## Task goal
Change "absolute pixels" to "screen pixels" in the rows running from the start through the line containing "29: (596, 208)", inclusive. Give back only those lines, with nothing else in them altered.

* * * * *

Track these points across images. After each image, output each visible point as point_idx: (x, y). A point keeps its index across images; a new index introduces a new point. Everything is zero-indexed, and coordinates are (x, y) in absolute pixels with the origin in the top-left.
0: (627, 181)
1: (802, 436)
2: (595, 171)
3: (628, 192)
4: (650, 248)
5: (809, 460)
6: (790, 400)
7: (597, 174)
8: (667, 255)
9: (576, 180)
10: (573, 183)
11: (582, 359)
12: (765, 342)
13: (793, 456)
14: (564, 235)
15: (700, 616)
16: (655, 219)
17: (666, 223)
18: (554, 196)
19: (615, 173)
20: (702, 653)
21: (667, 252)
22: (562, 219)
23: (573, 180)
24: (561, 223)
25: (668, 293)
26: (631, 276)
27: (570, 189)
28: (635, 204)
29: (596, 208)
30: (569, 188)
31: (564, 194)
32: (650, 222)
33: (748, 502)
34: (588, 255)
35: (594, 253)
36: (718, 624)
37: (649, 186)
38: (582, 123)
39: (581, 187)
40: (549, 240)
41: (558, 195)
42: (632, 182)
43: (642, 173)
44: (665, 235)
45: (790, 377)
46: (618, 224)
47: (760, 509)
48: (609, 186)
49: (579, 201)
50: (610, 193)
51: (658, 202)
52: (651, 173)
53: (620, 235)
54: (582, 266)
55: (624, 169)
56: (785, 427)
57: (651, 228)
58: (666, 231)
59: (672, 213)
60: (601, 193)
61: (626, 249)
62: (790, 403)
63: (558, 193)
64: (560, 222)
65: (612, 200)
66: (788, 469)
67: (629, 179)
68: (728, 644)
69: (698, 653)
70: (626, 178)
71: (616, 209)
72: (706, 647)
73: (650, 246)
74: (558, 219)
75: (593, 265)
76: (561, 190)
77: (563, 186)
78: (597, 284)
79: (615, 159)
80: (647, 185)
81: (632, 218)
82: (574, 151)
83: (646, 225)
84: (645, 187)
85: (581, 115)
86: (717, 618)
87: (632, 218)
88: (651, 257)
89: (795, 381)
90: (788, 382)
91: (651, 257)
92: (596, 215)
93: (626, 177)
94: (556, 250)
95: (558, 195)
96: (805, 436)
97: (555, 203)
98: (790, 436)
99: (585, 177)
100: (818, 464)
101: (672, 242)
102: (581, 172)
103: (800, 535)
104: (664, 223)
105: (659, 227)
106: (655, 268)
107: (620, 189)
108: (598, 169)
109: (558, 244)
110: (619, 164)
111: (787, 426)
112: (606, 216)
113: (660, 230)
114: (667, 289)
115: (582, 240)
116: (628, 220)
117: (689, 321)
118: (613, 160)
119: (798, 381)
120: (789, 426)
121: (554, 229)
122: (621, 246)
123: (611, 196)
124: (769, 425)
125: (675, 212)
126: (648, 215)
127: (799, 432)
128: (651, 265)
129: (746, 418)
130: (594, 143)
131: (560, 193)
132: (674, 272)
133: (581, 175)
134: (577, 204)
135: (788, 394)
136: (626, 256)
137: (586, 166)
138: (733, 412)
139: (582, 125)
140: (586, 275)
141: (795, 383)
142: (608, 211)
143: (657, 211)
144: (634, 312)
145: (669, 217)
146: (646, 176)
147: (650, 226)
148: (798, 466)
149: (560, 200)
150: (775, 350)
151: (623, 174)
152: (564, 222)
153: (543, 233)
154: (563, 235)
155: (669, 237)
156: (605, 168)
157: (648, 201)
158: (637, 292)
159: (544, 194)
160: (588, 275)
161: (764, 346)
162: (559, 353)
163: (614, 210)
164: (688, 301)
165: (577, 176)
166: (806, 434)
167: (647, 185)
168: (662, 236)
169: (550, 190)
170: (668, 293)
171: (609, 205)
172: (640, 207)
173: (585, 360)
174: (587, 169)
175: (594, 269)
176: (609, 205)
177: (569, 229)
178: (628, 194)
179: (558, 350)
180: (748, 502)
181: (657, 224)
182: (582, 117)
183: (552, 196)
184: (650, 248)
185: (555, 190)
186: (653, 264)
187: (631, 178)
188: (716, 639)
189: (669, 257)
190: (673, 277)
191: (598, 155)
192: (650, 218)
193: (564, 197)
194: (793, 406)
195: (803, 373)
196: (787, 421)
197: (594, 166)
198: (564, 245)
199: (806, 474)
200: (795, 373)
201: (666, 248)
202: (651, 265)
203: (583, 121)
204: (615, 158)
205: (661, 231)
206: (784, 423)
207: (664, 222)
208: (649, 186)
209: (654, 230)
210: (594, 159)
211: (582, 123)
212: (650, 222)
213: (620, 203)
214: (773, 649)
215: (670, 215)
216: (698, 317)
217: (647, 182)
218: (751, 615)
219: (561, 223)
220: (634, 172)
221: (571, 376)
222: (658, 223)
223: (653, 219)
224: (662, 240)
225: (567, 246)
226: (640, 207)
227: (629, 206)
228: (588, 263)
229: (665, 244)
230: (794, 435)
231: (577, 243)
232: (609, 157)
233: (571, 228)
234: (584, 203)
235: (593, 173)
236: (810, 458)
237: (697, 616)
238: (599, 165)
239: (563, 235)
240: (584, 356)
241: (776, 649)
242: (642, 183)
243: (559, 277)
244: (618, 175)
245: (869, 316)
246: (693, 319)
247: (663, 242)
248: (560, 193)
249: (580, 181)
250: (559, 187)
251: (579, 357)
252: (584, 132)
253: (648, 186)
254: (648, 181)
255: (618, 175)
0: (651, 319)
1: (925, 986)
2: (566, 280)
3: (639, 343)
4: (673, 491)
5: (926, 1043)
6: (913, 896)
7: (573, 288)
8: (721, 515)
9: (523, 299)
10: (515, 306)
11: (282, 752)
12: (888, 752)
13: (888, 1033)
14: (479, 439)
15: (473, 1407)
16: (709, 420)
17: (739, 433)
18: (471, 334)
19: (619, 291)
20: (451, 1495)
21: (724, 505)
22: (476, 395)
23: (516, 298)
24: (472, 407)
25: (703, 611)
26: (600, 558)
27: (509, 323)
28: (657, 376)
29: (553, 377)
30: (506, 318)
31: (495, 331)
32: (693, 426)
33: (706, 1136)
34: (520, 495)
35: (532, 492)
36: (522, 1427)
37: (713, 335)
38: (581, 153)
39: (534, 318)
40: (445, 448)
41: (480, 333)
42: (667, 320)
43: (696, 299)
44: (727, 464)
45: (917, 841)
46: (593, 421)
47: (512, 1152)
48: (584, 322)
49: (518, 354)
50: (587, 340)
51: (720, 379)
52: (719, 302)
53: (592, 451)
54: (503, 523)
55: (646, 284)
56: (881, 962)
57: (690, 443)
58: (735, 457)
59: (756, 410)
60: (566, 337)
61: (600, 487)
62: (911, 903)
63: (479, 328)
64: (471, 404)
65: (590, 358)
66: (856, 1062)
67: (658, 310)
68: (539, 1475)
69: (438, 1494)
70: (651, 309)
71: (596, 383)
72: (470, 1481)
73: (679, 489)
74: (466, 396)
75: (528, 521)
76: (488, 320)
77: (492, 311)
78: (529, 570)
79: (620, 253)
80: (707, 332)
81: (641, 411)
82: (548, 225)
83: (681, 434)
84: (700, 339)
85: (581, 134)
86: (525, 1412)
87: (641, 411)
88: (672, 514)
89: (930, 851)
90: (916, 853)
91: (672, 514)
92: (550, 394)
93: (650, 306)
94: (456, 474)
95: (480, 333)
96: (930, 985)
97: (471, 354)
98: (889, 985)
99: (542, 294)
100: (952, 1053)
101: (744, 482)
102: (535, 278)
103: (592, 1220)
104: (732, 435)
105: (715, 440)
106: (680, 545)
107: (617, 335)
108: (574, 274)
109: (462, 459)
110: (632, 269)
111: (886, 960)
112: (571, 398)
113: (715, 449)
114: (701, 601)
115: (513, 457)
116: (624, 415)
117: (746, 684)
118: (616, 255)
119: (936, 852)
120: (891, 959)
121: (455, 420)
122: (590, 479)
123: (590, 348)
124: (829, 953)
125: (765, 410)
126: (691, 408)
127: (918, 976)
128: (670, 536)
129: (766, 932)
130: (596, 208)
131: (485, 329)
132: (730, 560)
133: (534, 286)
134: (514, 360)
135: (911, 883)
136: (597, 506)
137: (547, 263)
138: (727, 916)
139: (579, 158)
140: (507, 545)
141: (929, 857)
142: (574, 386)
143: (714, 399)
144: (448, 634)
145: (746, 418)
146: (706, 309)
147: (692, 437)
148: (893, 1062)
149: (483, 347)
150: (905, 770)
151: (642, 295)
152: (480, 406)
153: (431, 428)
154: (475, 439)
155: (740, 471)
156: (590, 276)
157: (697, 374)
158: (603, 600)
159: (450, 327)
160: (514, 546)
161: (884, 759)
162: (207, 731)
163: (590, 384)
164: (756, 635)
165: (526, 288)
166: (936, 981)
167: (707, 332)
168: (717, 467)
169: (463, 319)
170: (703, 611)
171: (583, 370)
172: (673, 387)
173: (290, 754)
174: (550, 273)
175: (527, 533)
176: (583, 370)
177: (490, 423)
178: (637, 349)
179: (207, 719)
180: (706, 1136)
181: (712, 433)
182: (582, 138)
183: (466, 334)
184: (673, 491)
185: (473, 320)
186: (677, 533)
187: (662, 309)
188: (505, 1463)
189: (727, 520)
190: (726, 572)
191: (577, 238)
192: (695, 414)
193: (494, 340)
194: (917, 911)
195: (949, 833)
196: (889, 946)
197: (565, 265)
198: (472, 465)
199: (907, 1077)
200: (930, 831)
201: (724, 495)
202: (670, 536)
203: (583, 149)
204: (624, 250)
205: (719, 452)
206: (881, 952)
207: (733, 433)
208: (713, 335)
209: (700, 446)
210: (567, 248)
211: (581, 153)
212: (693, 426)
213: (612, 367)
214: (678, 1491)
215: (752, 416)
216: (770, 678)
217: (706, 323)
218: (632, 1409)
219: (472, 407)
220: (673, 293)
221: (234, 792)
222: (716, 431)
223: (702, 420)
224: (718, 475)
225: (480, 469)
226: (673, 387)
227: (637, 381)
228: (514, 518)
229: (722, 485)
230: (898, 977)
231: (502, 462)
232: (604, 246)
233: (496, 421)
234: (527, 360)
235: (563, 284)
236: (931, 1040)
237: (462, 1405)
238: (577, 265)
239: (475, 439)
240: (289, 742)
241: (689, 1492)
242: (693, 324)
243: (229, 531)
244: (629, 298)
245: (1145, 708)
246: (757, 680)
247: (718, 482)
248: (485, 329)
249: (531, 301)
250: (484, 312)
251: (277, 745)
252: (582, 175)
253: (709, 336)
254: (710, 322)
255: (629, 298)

* * * * *

## Task response
Track these points across images. After each image, output each visible point as point_idx: (x, y). A point keeps its index across images; a new index introduces a new point. Everything is zero-indexed, and coordinates are (x, y) in screen pixels with the origin in the top-left.
0: (627, 181)
1: (802, 436)
2: (595, 171)
3: (628, 192)
4: (650, 248)
5: (809, 460)
6: (790, 400)
7: (597, 174)
8: (667, 255)
9: (576, 180)
10: (573, 183)
11: (582, 359)
12: (765, 342)
13: (793, 456)
14: (564, 235)
15: (700, 616)
16: (655, 219)
17: (666, 223)
18: (554, 196)
19: (615, 173)
20: (702, 653)
21: (667, 252)
22: (562, 219)
23: (573, 180)
24: (561, 223)
25: (668, 293)
26: (631, 276)
27: (570, 189)
28: (635, 204)
29: (596, 208)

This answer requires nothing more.